What is required
Your answer should hold exactly the lines from the one with "de colle [orange]" through the last line of the material below, nothing before and nothing extra.

Supplied material
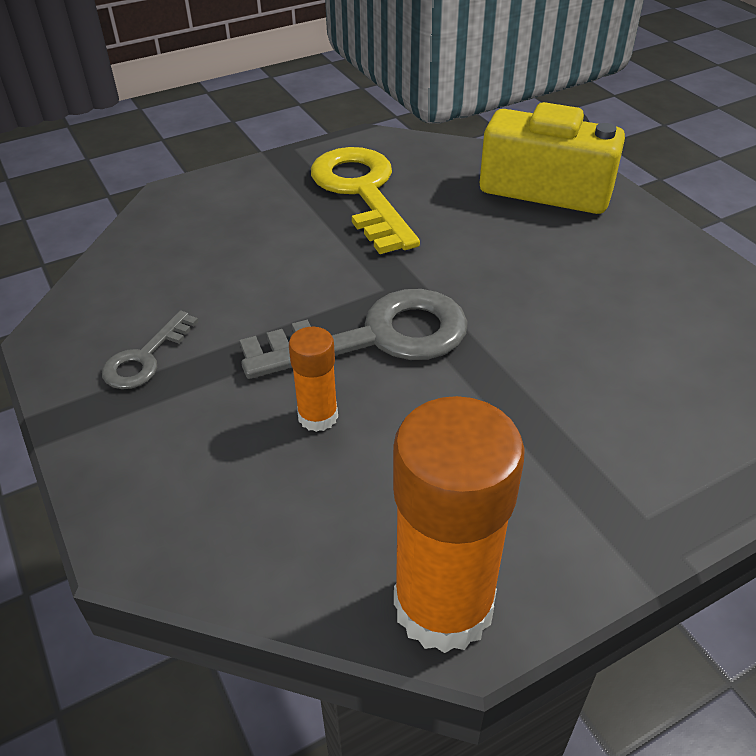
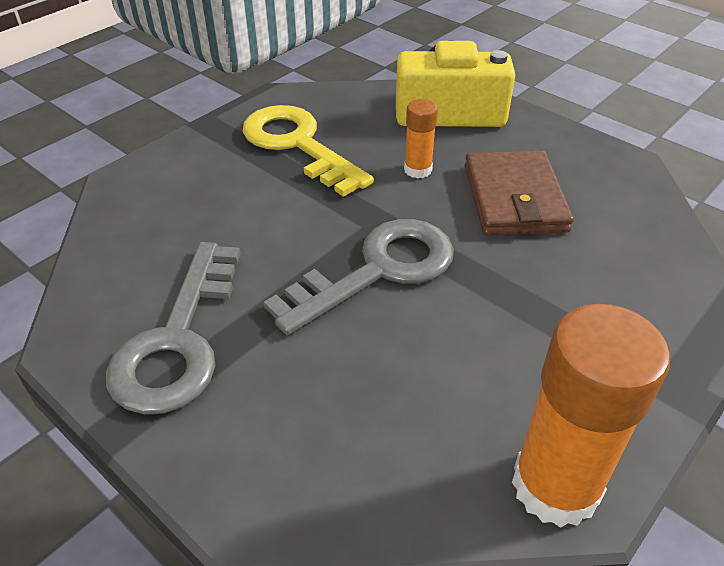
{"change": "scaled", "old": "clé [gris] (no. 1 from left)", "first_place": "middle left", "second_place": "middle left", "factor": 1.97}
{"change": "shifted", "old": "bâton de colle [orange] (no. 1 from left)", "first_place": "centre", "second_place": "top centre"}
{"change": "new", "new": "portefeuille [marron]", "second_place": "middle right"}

Solved problem
{"change": "shifted", "old": "bâton de colle [orange] (no. 1 from left)", "first_place": "centre", "second_place": "top centre"}
{"change": "new", "new": "portefeuille [marron]", "second_place": "middle right"}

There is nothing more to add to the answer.